Return all lines from the listing below in which "carrot" appears.

** Provided entries follows **

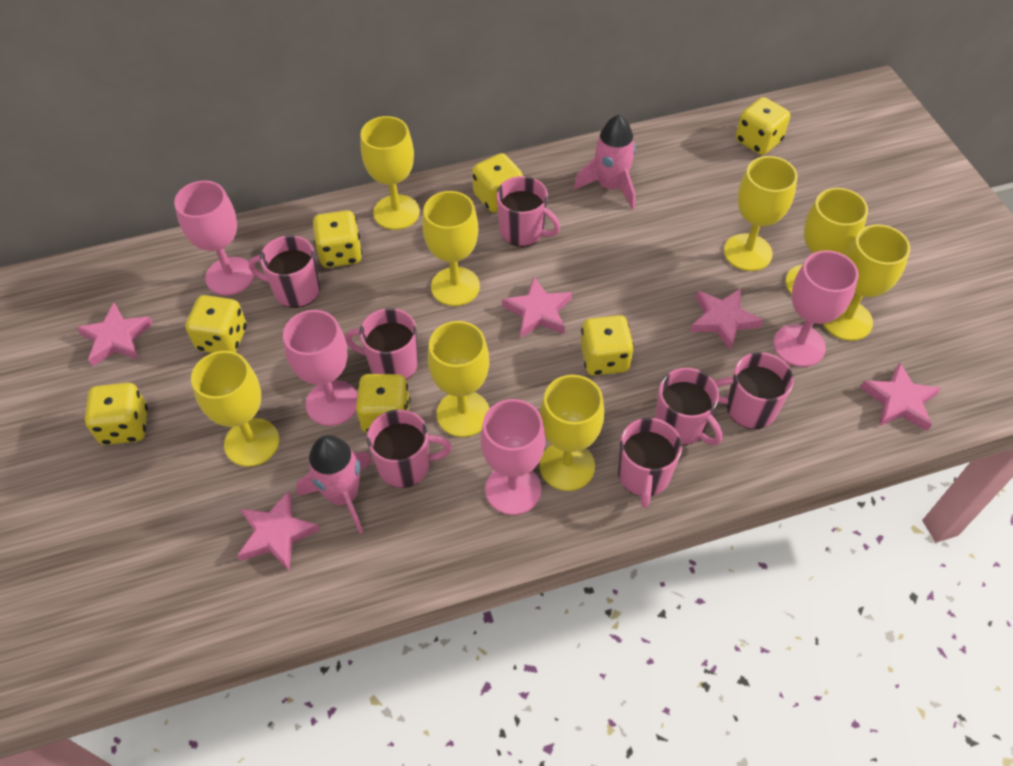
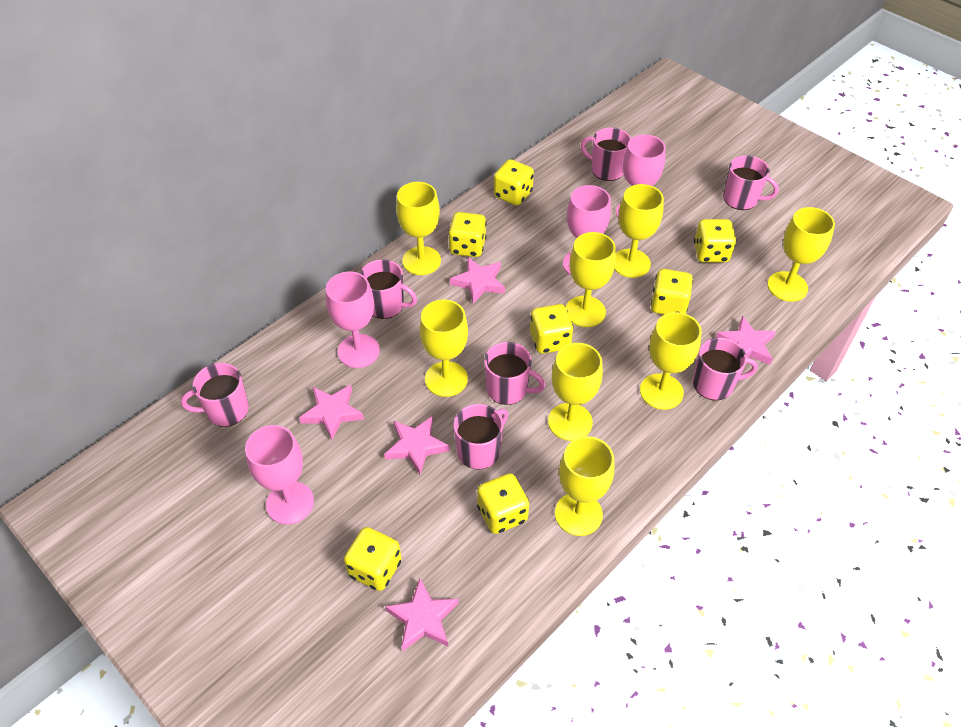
pink rocket: [296,435,372,534] [574,115,636,209] = 2 -> none = 0

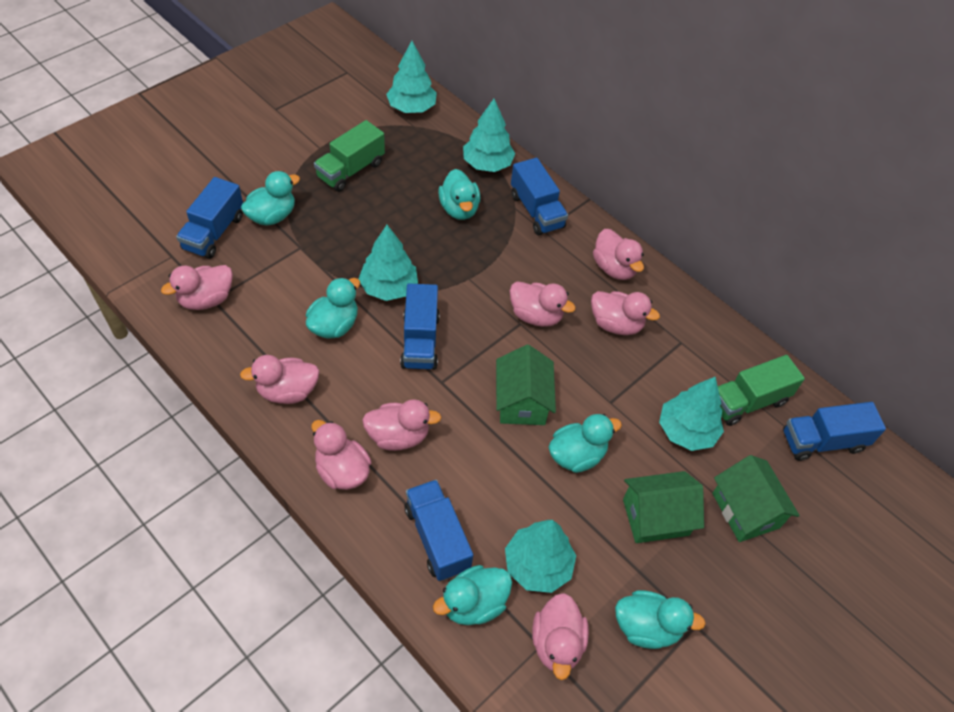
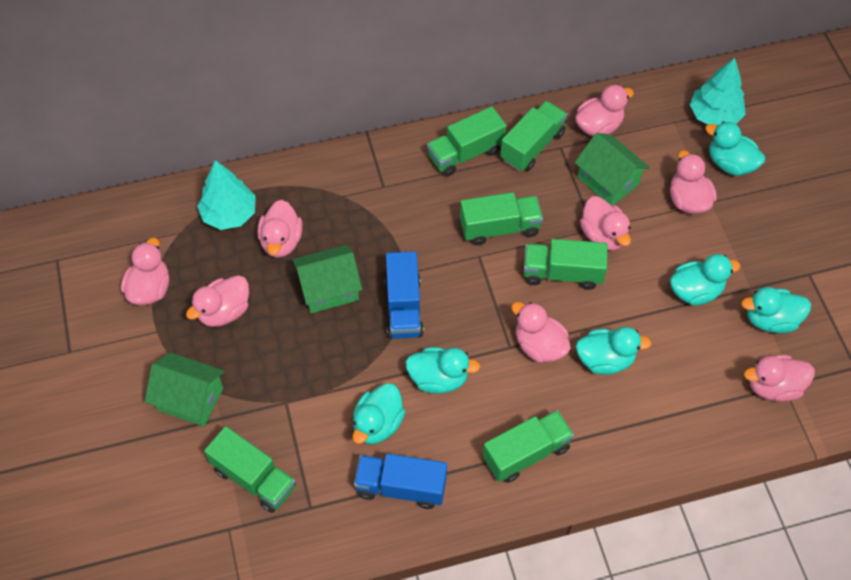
blue truck: [176,177,243,259] [400,283,440,370] [405,480,473,581] [511,158,568,235] [783,402,886,461] = 5 -> [354,454,447,509] [384,251,424,339] = 2
green truck: [314,120,385,192] [718,355,805,426] = 2 -> [204,426,296,513] [427,106,507,176] [460,192,543,245] [483,410,574,483] [500,101,568,171] [524,239,608,290] = 6
turquoise tree: [359,225,418,301] [386,41,437,113] [463,99,515,172] [505,520,576,593] [659,377,724,451] = 5 -> [197,160,256,230] [690,58,746,126] = 2

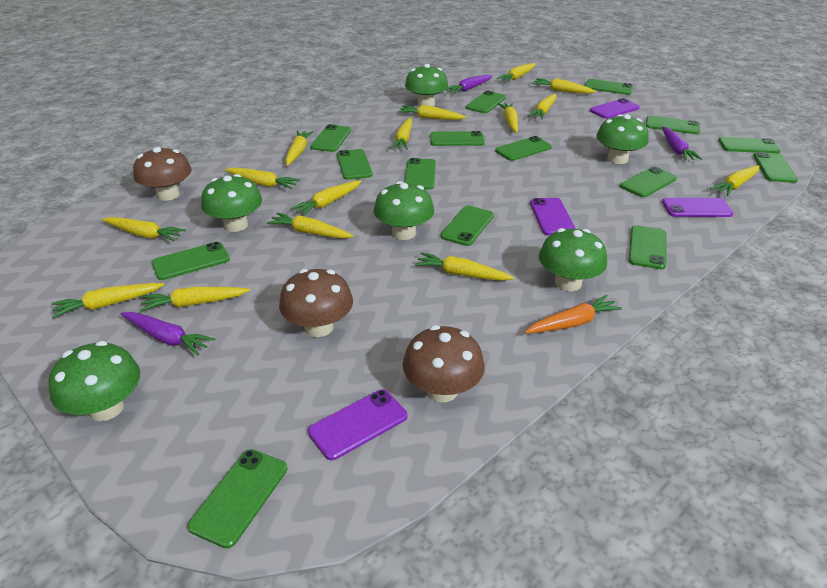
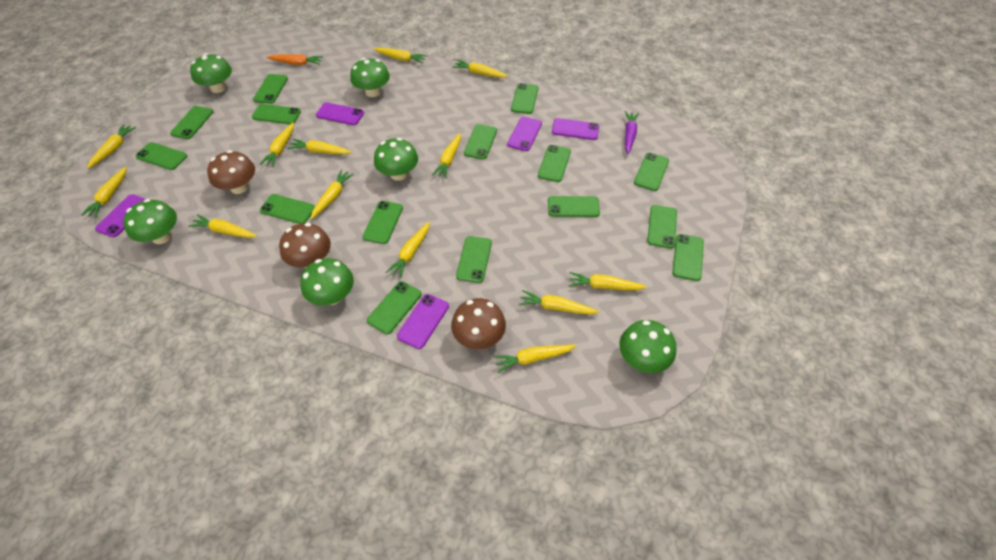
purple carrot: [120,312,215,356] [446,75,492,94] [662,127,702,161] = 3 -> [625,111,639,154] = 1
purple phone: [308,389,407,460] [530,198,576,235] [590,98,640,119] [662,198,733,217] = 4 -> [95,194,145,237] [316,102,364,125] [397,294,449,349] [507,117,542,151] [552,118,599,140] = 5
yellow carrot: [51,283,164,318] [102,217,186,242] [140,287,250,311] [225,167,300,189] [267,213,354,239] [285,131,313,166] [290,180,361,216] [390,117,412,150] [398,105,466,120] [415,252,514,281] [497,63,536,82] [498,103,518,133] [528,93,557,120] [532,78,596,94] [710,165,759,196] = 15 -> [81,167,127,218] [87,124,136,169] [189,214,257,238] [260,122,294,167] [288,139,352,154] [311,170,354,219] [373,48,427,63] [386,222,430,278] [432,133,461,179] [453,60,508,78] [493,345,576,373] [519,290,599,314] [569,272,647,290] = 13

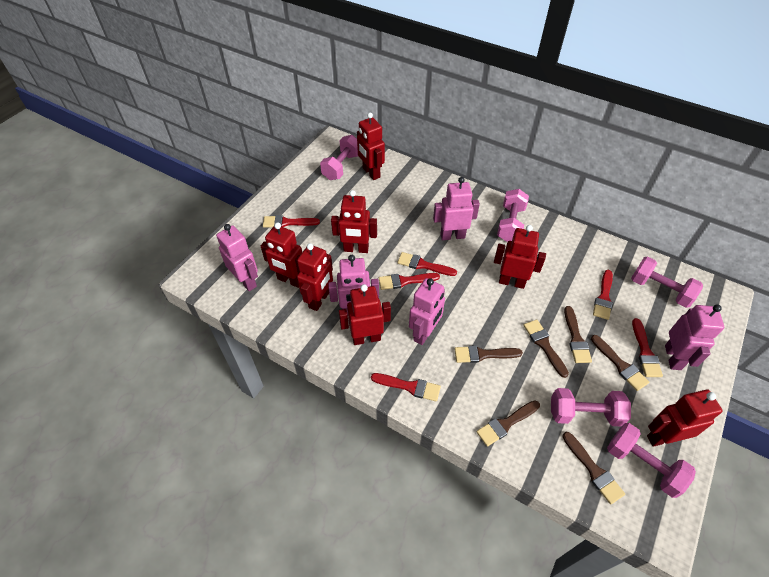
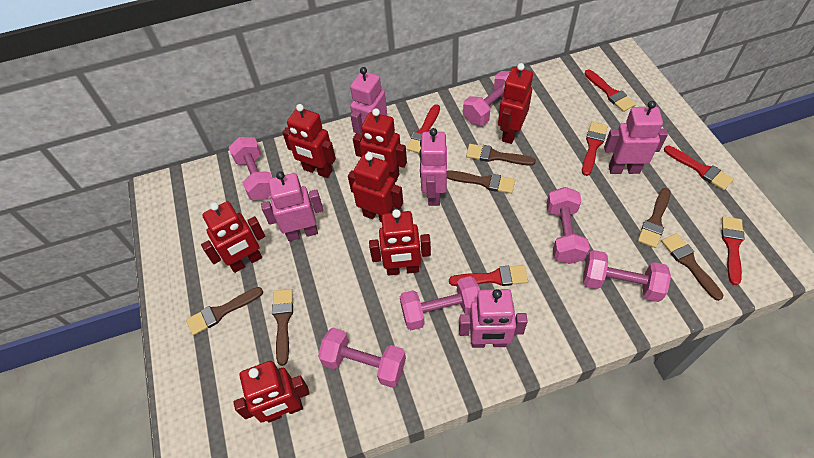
pink dumbbell: [320,135,358,180] [497,189,529,242] [551,388,631,427] [607,423,696,498] [631,256,703,308] = 5 -> [228,137,272,200] [318,328,406,388] [400,276,480,330] [463,71,510,125] [547,187,590,264] [583,250,671,302] = 6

** End of Provided entries **

> _Exercise result_:
purple carrot: [120,312,215,356] [446,75,492,94] [662,127,702,161] = 3 -> [625,111,639,154] = 1
yellow carrot: [51,283,164,318] [102,217,186,242] [140,287,250,311] [225,167,300,189] [267,213,354,239] [285,131,313,166] [290,180,361,216] [390,117,412,150] [398,105,466,120] [415,252,514,281] [497,63,536,82] [498,103,518,133] [528,93,557,120] [532,78,596,94] [710,165,759,196] = 15 -> [81,167,127,218] [87,124,136,169] [189,214,257,238] [260,122,294,167] [288,139,352,154] [311,170,354,219] [373,48,427,63] [386,222,430,278] [432,133,461,179] [453,60,508,78] [493,345,576,373] [519,290,599,314] [569,272,647,290] = 13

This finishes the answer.